(Records shown Opens)

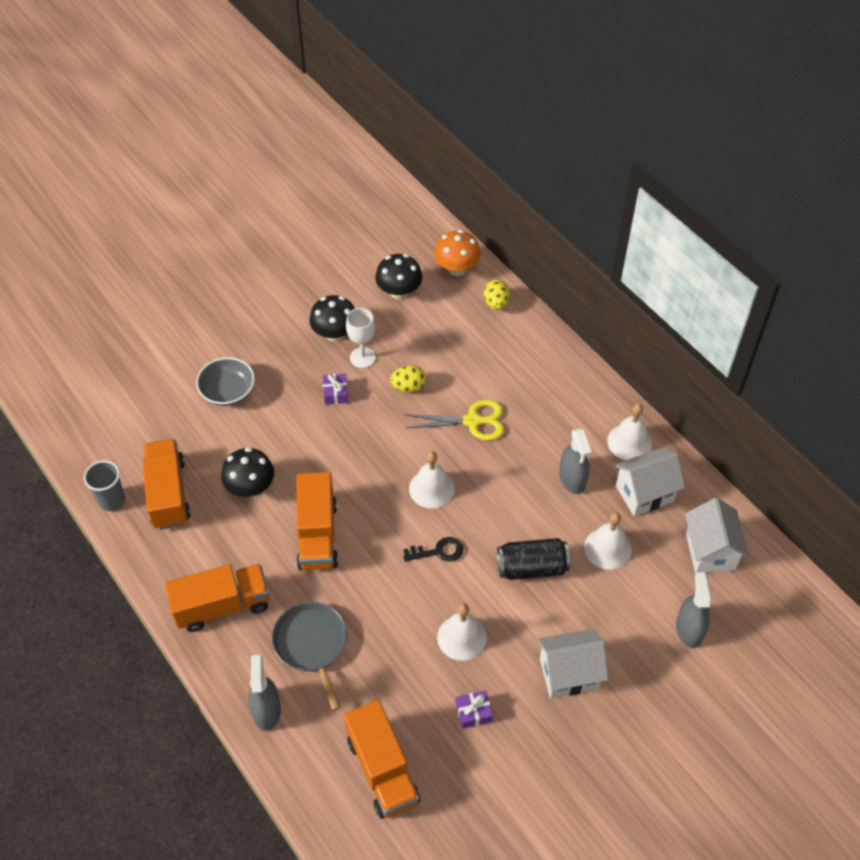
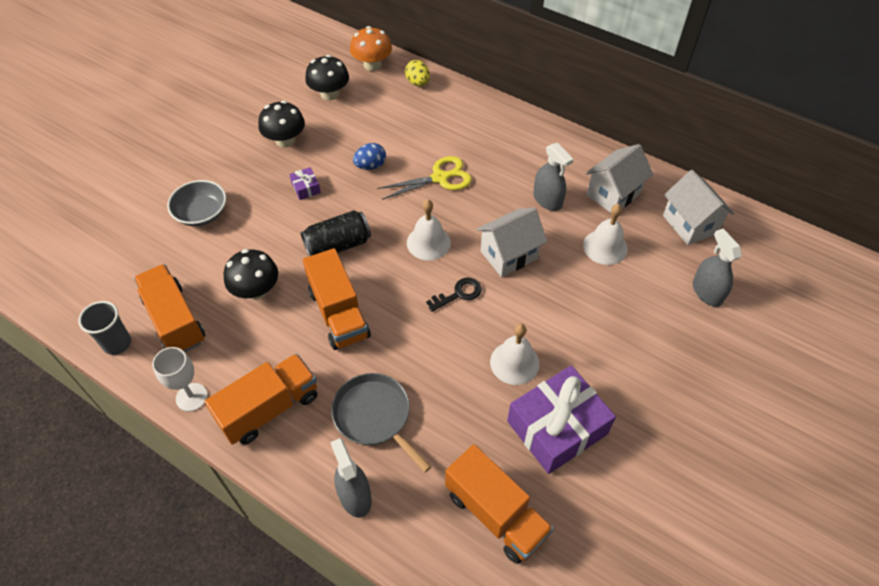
camera: 20 degrees left, 0 degrees up
white goblet [346,308,376,368] -> white goblet moved to [152,347,208,412]
yellow egg [390,365,426,393] -> blue egg [353,143,386,170]
purple gift [455,690,493,729] -> purple gift [507,365,616,474], size x2.42
black can [497,538,570,580] -> black can moved to [301,210,371,256]
white house [537,629,608,698] -> white house moved to [476,207,548,277]
white bell [607,404,652,460] -> none

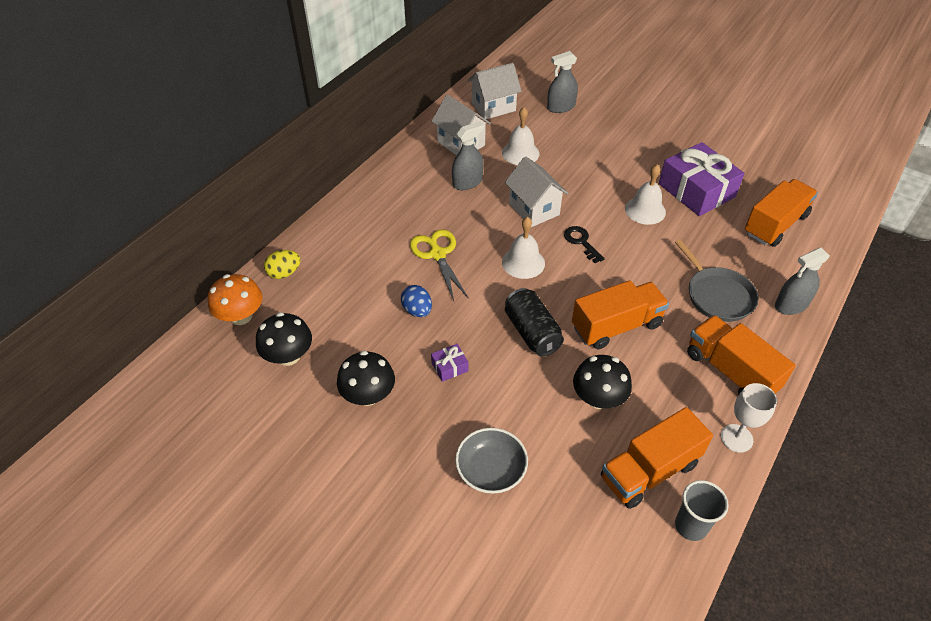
camera: 90 degrees left, 5 degrees down
grey pan [331,373,431,473] -> grey pan turned 75 degrees counterclockwise [675,239,758,322]

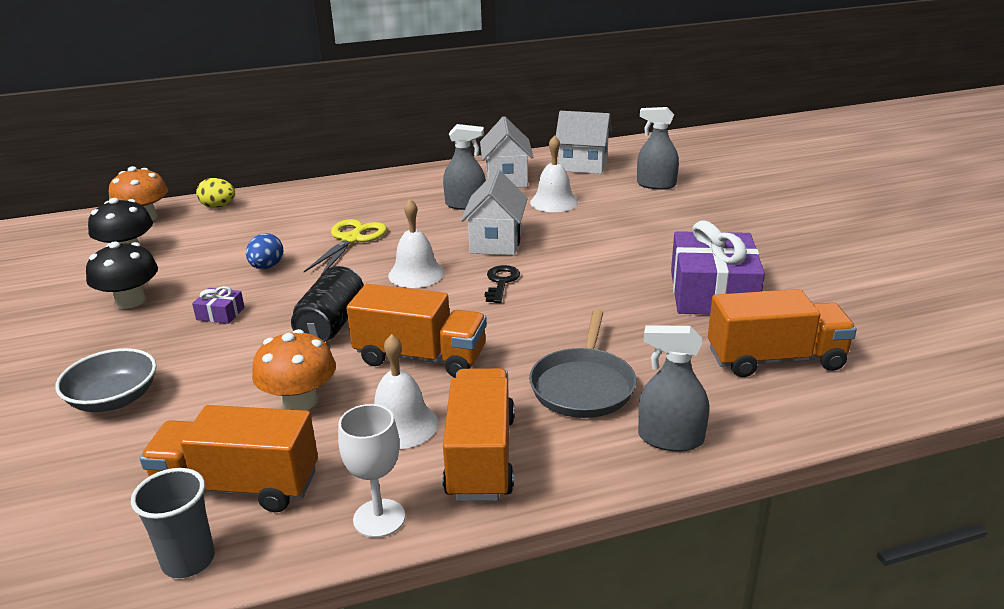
camera: 40 degrees right, 20 degrees down
black mushroom [573,355,632,409] -> orange mushroom [252,329,336,411]
white bell [625,164,666,225] -> white bell moved to [374,334,438,449]

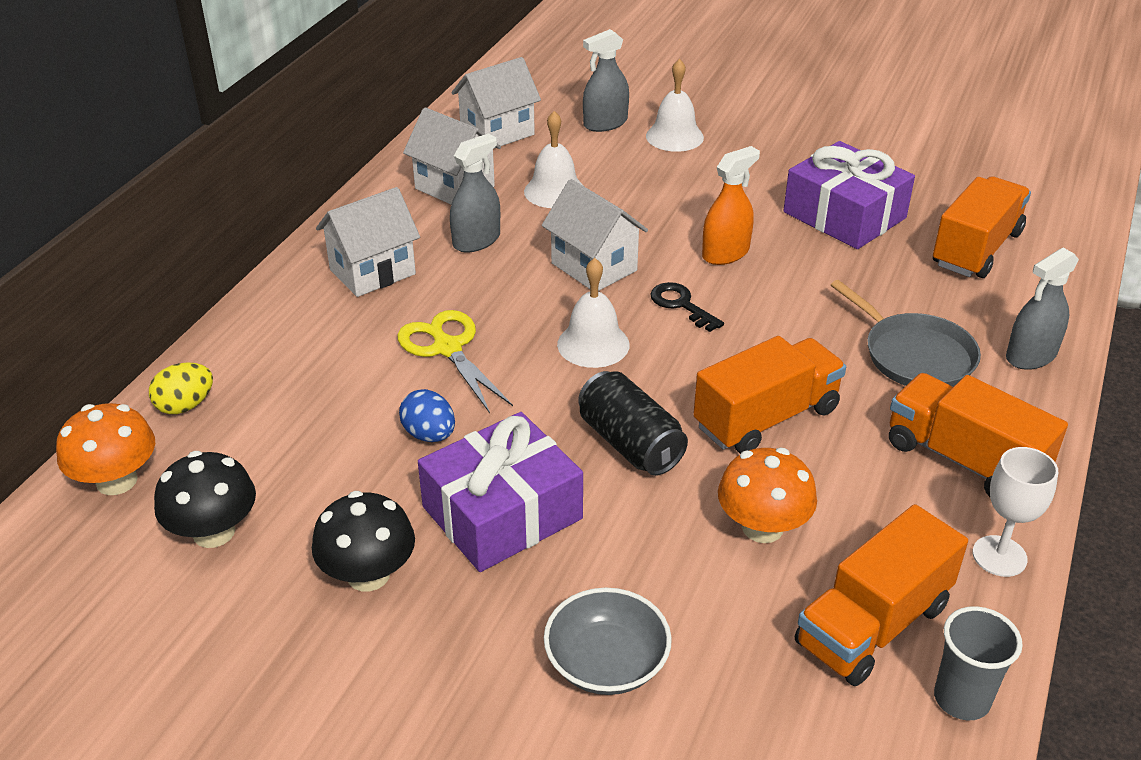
camera: 50 degrees left, 10 degrees up
purple gift [192,286,245,324] -> purple gift [418,412,583,572], size x2.42
white bell [374,334,438,449] -> white bell moved to [646,59,704,152]
none -> white house [316,187,420,297]
none -> orange spray bottle [702,146,760,265]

(Records shown Closes)

**Task requirements:** Each line of the records above must be repeated exactly, but no picture belongs in the copy.

**Task response:**
camera: 20 degrees left, 0 degrees up
white goblet [346,308,376,368] -> white goblet moved to [152,347,208,412]
yellow egg [390,365,426,393] -> blue egg [353,143,386,170]
purple gift [455,690,493,729] -> purple gift [507,365,616,474], size x2.42
black can [497,538,570,580] -> black can moved to [301,210,371,256]
white house [537,629,608,698] -> white house moved to [476,207,548,277]
white bell [607,404,652,460] -> none

camera: 90 degrees left, 5 degrees down
grey pan [331,373,431,473] -> grey pan turned 75 degrees counterclockwise [675,239,758,322]

camera: 40 degrees right, 20 degrees down
black mushroom [573,355,632,409] -> orange mushroom [252,329,336,411]
white bell [625,164,666,225] -> white bell moved to [374,334,438,449]

camera: 50 degrees left, 10 degrees up
purple gift [192,286,245,324] -> purple gift [418,412,583,572], size x2.42
white bell [374,334,438,449] -> white bell moved to [646,59,704,152]
none -> white house [316,187,420,297]
none -> orange spray bottle [702,146,760,265]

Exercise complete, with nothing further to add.